> _Exercise description_: The whole listing, please: repeat it exactly, with the pictures left out.

> _Data_:
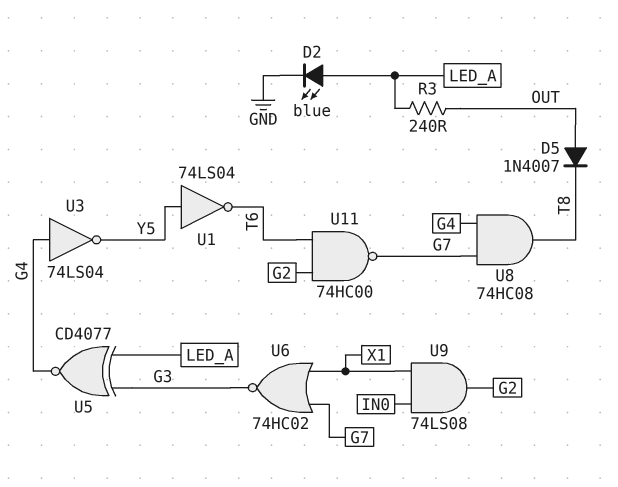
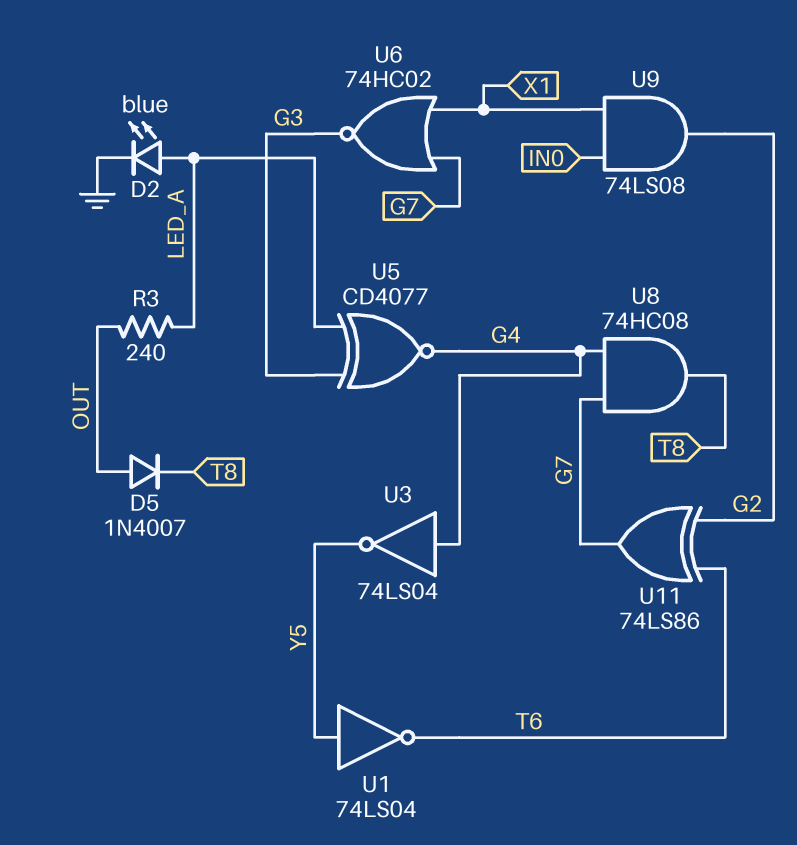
U11: NAND 74HC00 (in G2, in T6, out G7) -> XOR 74LS86 (in G2, in T6, out G7)

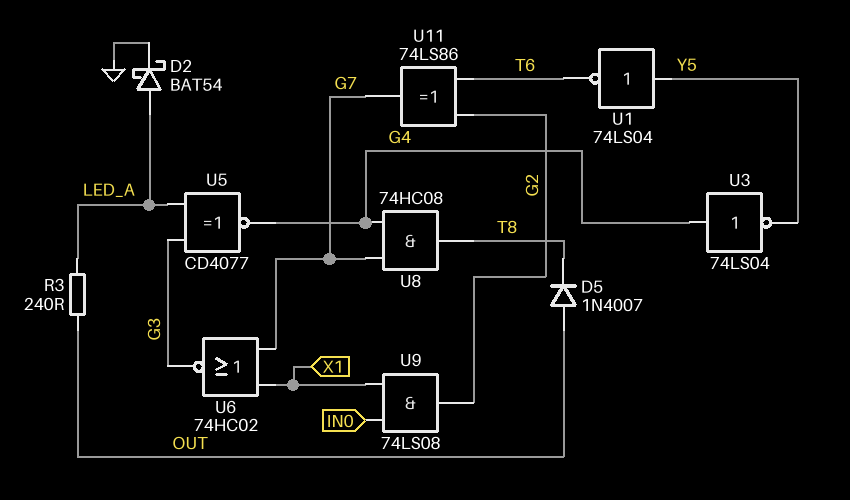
D2: LED blue (A LED_A, K GND) -> schottky BAT54 (A LED_A, K GND)

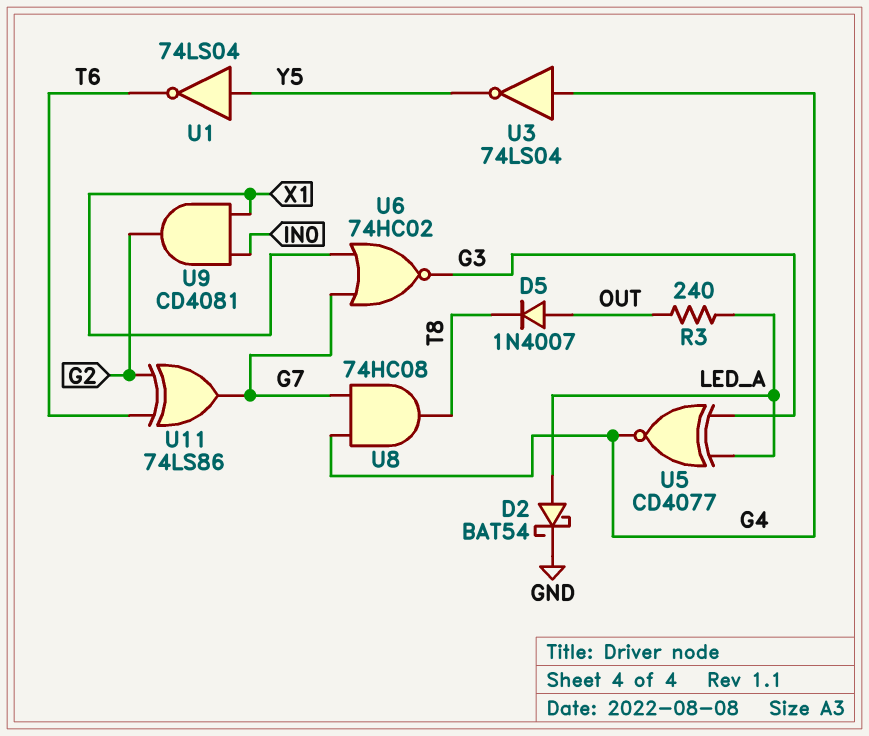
U9: AND 74LS08 (in IN0, in X1, out G2) -> AND CD4081 (in IN0, in X1, out G2)

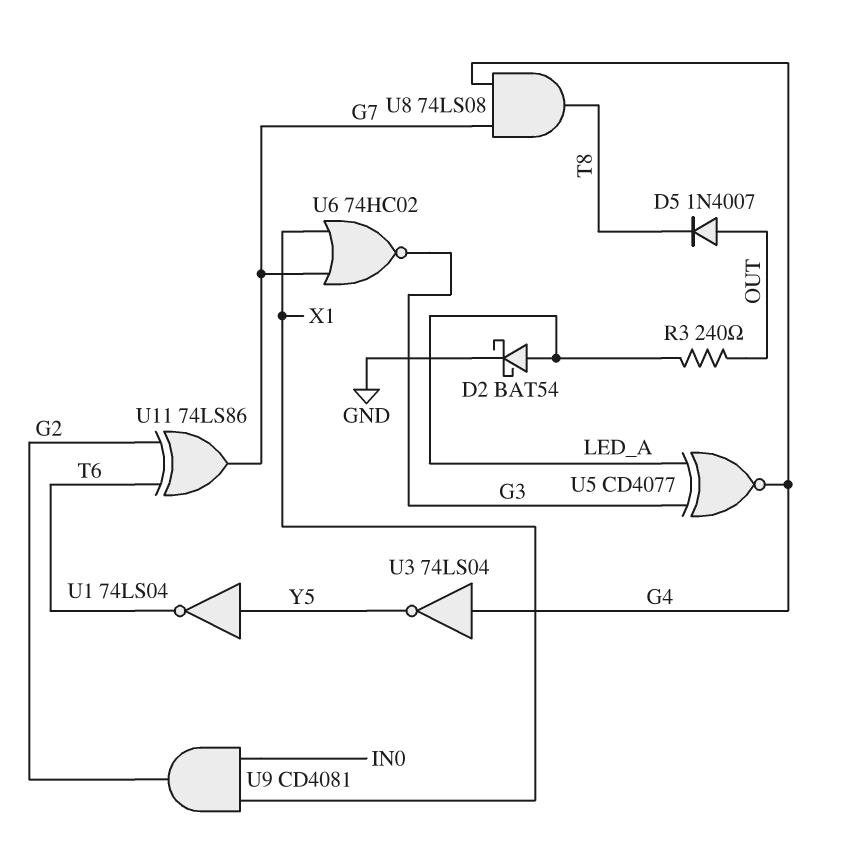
U8: AND 74HC08 (in G4, in G7, out T8) -> AND 74LS08 (in G4, in G7, out T8)

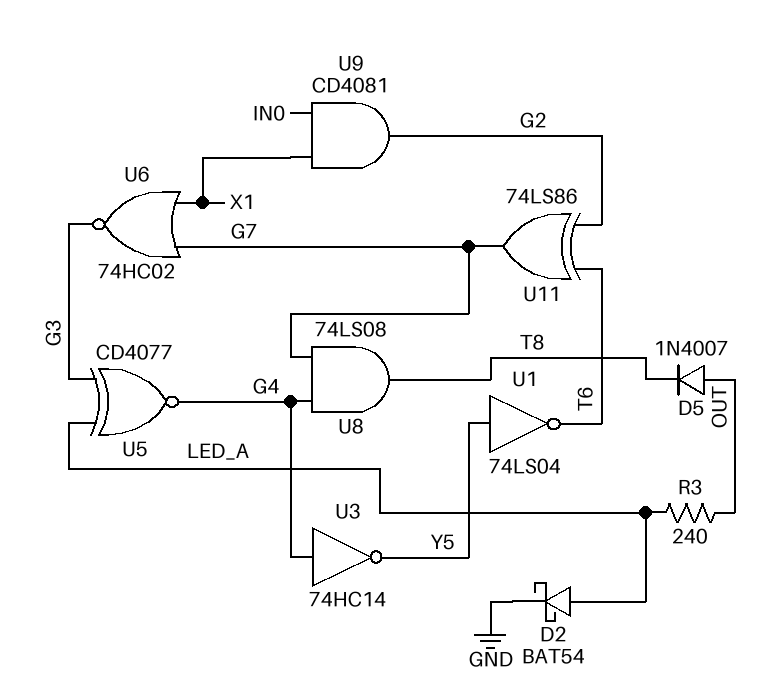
U3: NOT 74LS04 (in G4, out Y5) -> NOT 74HC14 (in G4, out Y5)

> _Expected answer_:
U11: NAND 74HC00 (in G2, in T6, out G7) -> XOR 74LS86 (in G2, in T6, out G7)

D2: LED blue (A LED_A, K GND) -> schottky BAT54 (A LED_A, K GND)

U9: AND 74LS08 (in IN0, in X1, out G2) -> AND CD4081 (in IN0, in X1, out G2)

U8: AND 74HC08 (in G4, in G7, out T8) -> AND 74LS08 (in G4, in G7, out T8)

U3: NOT 74LS04 (in G4, out Y5) -> NOT 74HC14 (in G4, out Y5)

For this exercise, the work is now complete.